§ **RECORDS PROVIDED**
↓↓↓

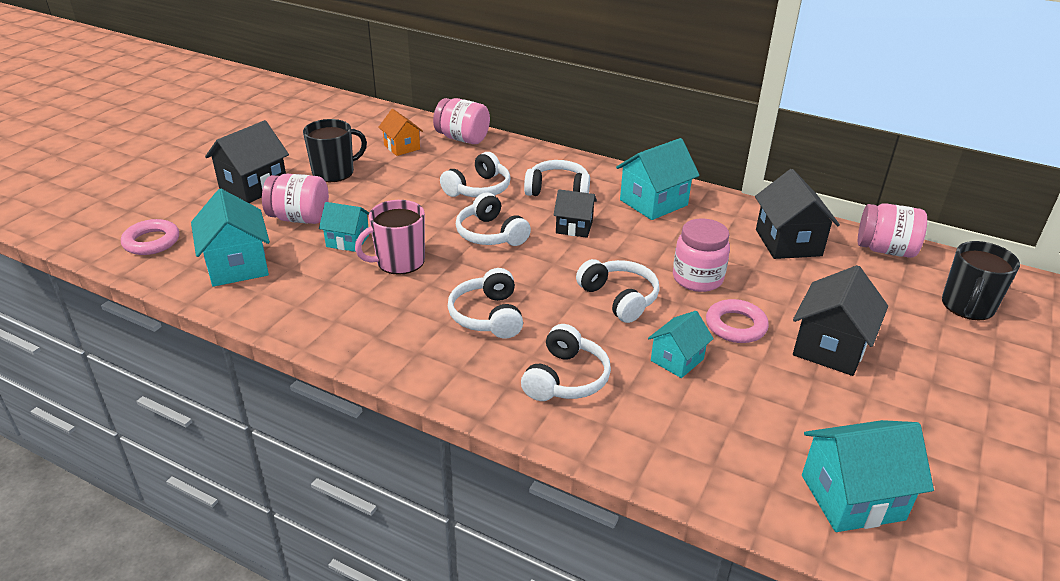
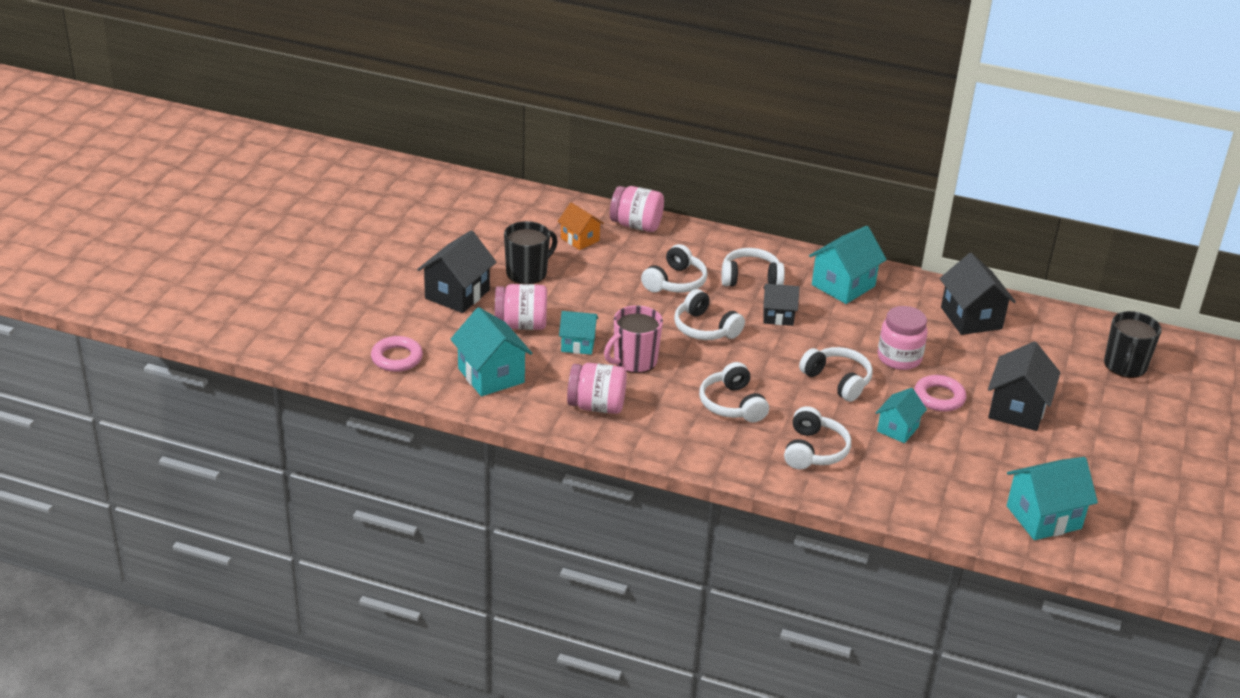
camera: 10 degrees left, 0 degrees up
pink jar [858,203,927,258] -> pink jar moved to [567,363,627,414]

↑↑↑
↓↓↓

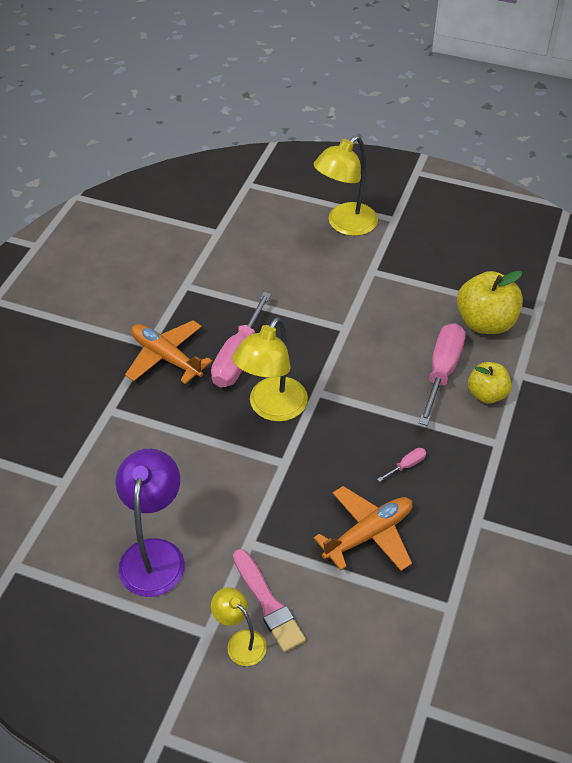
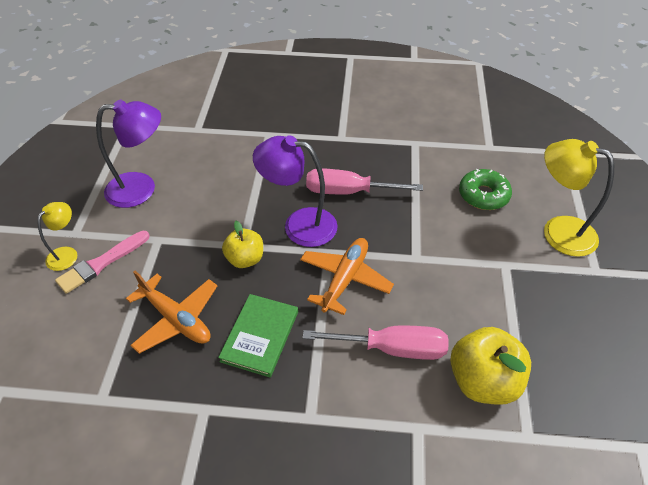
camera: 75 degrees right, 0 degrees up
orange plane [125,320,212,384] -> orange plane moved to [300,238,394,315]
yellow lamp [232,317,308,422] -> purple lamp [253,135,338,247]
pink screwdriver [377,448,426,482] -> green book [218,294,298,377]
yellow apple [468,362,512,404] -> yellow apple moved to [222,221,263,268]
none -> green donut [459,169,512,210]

↑↑↑

§ **WORK INSTRUCTIONS**
Could you restate, word for word, the lines above from the one with "yellow apple [468,362,512,404]" to the one with "none -> green donut [459,169,512,210]", both included?

§ **SOLVED PROBLEM**
yellow apple [468,362,512,404] -> yellow apple moved to [222,221,263,268]
none -> green donut [459,169,512,210]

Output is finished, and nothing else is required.